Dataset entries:
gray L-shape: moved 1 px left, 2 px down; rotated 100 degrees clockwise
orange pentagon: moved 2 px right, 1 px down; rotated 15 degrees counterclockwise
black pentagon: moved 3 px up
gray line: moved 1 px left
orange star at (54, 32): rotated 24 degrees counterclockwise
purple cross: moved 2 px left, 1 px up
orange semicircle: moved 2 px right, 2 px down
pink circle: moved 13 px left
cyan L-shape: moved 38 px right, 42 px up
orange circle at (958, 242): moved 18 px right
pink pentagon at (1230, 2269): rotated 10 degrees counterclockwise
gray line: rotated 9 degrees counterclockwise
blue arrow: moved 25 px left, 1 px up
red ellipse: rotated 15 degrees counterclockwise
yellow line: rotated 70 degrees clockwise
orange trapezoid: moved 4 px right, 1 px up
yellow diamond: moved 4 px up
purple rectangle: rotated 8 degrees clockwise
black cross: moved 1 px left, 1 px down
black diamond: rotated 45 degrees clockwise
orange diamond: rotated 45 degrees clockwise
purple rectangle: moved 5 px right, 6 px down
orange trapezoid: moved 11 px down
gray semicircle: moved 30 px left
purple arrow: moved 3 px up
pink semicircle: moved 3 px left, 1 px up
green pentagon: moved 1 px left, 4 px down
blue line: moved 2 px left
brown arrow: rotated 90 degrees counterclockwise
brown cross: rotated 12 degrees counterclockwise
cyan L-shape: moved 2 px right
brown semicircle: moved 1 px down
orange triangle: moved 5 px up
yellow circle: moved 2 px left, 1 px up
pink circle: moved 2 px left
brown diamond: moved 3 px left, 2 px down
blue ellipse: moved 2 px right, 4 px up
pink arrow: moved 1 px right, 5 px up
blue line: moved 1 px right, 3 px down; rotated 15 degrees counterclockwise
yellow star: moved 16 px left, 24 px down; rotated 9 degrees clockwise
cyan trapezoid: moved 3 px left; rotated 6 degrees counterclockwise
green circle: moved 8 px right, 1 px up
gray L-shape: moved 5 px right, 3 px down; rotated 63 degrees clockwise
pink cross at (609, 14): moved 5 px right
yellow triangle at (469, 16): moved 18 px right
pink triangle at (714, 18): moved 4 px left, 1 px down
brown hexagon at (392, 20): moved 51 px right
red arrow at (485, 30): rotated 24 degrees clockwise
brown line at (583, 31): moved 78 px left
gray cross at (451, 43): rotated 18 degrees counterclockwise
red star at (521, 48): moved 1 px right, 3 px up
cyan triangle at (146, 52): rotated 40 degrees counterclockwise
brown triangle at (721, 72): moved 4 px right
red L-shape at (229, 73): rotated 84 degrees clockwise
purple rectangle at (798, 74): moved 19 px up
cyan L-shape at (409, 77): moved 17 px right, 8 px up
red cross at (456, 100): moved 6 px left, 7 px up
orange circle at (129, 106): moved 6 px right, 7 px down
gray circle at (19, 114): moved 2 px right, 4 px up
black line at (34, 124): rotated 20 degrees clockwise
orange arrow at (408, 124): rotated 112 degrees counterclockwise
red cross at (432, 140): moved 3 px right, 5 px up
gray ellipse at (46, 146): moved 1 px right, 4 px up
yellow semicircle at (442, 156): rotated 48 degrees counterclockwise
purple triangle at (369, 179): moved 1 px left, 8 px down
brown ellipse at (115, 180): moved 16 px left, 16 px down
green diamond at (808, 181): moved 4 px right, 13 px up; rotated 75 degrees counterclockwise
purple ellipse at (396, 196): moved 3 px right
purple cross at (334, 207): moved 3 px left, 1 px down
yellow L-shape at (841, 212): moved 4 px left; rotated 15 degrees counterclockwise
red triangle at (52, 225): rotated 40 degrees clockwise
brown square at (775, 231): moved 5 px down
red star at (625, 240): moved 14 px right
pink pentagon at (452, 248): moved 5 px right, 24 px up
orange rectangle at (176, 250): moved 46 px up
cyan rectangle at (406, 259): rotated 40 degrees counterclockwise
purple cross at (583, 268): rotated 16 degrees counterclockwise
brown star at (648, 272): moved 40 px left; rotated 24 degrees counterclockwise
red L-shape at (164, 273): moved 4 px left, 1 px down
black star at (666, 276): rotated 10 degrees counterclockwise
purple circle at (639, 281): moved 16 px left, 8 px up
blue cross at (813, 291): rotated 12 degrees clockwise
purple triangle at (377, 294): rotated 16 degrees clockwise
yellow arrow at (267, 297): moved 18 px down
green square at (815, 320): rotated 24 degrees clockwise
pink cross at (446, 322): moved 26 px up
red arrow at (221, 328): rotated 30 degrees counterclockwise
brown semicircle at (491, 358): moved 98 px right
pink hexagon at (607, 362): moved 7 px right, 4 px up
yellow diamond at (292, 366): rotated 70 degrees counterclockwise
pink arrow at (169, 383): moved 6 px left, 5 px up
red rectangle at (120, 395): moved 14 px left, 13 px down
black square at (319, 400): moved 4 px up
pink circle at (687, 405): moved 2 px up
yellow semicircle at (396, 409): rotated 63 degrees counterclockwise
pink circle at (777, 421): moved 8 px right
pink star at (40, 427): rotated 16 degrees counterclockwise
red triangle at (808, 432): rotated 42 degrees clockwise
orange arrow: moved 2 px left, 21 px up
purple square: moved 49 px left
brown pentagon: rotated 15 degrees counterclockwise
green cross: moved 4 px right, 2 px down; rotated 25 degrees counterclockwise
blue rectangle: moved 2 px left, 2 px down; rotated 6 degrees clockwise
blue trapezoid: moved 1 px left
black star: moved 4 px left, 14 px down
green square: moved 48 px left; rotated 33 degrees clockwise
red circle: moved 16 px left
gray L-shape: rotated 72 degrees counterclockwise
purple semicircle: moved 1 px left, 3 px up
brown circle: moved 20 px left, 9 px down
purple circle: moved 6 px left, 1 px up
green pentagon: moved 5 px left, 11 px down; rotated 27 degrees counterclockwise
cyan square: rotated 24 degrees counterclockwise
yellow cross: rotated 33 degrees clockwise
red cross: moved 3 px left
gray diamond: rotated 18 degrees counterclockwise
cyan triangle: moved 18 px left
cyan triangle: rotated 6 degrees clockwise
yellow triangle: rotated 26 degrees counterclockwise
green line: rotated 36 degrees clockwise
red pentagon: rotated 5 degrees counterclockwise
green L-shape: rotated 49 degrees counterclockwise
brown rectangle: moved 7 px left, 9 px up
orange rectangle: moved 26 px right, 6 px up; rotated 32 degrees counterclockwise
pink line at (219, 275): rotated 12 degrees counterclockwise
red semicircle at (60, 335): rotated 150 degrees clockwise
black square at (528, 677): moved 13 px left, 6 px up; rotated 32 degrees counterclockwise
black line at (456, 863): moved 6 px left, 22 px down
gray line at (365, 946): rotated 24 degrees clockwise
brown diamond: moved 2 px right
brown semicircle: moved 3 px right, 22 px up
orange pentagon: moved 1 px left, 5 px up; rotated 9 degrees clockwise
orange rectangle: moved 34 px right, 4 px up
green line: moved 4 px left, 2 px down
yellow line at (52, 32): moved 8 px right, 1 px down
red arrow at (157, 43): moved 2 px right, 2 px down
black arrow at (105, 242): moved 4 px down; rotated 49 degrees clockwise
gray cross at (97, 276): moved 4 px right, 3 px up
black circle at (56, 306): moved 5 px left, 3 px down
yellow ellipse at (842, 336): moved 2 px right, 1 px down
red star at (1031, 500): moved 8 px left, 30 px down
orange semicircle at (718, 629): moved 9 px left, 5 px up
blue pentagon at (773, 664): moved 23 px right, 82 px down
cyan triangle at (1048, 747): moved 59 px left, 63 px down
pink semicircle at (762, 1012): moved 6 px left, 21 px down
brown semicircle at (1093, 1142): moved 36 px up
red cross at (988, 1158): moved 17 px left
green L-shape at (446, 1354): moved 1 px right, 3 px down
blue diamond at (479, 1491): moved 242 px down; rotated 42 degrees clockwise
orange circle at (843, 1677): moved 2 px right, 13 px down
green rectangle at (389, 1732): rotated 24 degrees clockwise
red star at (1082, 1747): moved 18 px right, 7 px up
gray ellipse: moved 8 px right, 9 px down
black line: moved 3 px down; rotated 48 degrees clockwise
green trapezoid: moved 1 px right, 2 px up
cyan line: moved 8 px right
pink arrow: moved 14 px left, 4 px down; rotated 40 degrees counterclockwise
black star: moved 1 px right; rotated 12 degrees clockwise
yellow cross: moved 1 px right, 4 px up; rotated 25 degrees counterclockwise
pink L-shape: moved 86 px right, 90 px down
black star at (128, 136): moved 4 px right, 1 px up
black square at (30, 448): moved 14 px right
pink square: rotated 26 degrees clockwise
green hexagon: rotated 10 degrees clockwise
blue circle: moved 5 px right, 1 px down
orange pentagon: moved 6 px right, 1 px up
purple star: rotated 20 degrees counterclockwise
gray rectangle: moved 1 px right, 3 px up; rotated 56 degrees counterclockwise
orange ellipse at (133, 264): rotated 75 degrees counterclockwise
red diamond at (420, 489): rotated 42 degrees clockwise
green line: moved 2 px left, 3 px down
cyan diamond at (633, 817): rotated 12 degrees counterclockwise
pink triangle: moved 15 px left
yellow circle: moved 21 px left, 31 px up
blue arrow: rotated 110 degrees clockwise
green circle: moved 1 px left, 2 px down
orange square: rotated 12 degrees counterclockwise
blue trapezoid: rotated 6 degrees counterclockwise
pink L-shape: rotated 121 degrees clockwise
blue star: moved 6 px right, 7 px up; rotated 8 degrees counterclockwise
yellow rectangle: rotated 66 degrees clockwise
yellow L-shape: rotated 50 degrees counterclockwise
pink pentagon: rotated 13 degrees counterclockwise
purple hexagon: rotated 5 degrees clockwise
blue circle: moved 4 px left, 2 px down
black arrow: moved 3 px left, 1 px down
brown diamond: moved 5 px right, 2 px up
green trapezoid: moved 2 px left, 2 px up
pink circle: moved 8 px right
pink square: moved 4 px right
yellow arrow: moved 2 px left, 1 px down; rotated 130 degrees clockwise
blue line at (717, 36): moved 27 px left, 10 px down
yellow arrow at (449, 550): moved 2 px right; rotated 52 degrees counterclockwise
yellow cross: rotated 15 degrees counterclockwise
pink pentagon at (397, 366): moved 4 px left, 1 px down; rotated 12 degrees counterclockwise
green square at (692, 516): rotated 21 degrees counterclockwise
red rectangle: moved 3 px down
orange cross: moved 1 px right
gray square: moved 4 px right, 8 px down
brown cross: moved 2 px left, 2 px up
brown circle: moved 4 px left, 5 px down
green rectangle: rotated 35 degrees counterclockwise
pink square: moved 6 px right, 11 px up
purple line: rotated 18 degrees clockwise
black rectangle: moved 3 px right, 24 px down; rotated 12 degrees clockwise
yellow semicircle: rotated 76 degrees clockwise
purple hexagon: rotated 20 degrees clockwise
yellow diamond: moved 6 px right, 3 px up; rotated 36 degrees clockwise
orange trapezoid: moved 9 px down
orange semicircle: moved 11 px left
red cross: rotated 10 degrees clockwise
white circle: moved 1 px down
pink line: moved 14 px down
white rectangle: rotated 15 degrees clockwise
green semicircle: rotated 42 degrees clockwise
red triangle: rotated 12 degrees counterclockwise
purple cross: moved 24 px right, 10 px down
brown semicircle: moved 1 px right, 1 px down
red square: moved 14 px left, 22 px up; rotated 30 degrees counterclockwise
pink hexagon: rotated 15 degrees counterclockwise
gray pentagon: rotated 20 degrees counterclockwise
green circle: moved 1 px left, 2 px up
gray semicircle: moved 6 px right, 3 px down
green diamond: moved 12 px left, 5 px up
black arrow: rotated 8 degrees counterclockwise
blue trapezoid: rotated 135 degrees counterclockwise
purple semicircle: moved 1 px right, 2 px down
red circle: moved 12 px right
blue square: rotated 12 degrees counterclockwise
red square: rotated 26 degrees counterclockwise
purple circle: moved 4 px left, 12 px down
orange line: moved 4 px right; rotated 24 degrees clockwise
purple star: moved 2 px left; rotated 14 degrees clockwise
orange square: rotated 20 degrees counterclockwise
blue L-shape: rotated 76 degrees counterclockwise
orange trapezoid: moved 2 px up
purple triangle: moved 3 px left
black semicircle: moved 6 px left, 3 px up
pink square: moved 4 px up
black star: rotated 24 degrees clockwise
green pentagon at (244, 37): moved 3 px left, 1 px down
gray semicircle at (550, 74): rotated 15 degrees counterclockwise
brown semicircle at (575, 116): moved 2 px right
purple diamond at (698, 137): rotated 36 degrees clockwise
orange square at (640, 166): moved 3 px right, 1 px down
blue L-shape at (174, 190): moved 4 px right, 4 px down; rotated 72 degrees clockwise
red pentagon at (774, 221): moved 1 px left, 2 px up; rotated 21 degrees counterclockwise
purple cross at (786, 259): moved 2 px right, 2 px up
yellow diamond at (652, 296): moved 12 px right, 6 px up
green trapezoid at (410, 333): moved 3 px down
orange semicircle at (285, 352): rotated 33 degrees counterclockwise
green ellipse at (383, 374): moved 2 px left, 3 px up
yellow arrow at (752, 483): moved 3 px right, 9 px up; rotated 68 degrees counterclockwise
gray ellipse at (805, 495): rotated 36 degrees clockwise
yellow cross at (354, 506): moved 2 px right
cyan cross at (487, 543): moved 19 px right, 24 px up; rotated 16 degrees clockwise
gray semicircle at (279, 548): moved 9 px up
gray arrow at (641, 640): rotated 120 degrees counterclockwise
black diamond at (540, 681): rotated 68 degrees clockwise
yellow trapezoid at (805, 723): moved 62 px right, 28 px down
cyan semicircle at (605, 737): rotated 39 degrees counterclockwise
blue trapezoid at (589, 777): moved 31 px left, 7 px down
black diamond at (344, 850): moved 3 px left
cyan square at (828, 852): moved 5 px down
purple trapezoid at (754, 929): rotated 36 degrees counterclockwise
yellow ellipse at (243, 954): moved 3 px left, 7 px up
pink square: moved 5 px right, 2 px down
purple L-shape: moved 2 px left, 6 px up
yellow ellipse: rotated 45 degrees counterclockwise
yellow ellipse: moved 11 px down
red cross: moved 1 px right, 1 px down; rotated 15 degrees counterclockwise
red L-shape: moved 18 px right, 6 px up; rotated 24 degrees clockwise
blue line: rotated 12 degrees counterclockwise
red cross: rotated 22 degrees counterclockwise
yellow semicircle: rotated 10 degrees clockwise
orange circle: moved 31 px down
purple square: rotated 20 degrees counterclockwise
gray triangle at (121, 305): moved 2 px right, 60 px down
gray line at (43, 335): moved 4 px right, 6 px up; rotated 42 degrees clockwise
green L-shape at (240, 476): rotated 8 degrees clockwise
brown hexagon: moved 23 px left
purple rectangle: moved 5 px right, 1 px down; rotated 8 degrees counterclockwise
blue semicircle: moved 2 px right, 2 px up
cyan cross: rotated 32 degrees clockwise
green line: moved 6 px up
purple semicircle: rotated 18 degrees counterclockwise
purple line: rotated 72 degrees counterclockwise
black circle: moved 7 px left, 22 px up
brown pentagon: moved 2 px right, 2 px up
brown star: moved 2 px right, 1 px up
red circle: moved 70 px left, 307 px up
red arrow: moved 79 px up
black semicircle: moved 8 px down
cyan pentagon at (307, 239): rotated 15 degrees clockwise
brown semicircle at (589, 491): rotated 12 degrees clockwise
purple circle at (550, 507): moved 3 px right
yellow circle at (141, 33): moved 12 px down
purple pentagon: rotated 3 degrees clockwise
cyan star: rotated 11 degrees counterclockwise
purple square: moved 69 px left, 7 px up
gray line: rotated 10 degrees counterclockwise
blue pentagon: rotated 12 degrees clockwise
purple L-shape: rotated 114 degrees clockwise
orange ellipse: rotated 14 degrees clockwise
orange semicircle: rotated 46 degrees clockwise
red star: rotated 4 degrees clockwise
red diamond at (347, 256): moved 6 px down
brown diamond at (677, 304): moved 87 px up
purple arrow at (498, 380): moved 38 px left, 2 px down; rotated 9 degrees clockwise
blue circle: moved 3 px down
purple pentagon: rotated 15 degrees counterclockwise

* [Action item]
Among the entries, copy every line containing the word "hexagon".

* [Answer box]
brown hexagon at (392, 20): moved 51 px right
pink hexagon at (607, 362): moved 7 px right, 4 px up
green hexagon: rotated 10 degrees clockwise
purple hexagon: rotated 5 degrees clockwise
purple hexagon: rotated 20 degrees clockwise
pink hexagon: rotated 15 degrees counterclockwise
brown hexagon: moved 23 px left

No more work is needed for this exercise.